» Your goal
Wherever "blue" turns up in the entries, copy out the line that holds it.

____

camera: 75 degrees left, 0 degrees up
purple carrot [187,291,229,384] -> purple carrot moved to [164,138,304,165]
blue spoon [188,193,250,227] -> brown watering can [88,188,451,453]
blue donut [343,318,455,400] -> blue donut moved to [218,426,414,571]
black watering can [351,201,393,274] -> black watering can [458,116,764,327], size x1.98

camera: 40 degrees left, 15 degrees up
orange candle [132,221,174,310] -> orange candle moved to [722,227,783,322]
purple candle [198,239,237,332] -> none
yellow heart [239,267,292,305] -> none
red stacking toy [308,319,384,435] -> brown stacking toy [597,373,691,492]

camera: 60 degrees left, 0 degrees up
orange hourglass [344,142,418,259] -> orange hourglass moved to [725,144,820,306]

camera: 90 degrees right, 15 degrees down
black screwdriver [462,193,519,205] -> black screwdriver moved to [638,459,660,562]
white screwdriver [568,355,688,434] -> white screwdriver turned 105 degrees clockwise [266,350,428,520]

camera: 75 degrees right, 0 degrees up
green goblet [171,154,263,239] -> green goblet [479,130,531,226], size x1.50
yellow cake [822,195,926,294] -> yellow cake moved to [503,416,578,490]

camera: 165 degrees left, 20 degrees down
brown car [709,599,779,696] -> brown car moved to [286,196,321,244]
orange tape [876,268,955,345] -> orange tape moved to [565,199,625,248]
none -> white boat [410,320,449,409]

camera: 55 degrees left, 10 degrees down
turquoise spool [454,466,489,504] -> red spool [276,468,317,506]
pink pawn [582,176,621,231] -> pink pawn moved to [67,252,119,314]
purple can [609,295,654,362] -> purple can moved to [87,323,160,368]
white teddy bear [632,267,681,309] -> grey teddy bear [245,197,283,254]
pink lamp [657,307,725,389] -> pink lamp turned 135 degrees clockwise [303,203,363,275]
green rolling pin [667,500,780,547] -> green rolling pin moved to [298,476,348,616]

____

» Solution for this task
blue spoon [188,193,250,227] -> brown watering can [88,188,451,453]
blue donut [343,318,455,400] -> blue donut moved to [218,426,414,571]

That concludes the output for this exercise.